> **Task goal**
Duplicate the records from the line that contains "This page has" through the end of the records, inclusive.

> **Supplied information**
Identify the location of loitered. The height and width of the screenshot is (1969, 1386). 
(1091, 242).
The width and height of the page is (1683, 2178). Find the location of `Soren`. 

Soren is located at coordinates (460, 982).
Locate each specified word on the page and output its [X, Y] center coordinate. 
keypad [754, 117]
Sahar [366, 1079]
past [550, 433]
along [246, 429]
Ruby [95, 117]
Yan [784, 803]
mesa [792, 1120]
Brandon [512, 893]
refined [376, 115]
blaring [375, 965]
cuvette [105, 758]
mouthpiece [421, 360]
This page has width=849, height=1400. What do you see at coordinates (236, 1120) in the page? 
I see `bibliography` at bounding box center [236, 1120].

> **Output of the task**
This page has width=849, height=1400. What do you see at coordinates (236, 1120) in the page? 
I see `bibliography` at bounding box center [236, 1120].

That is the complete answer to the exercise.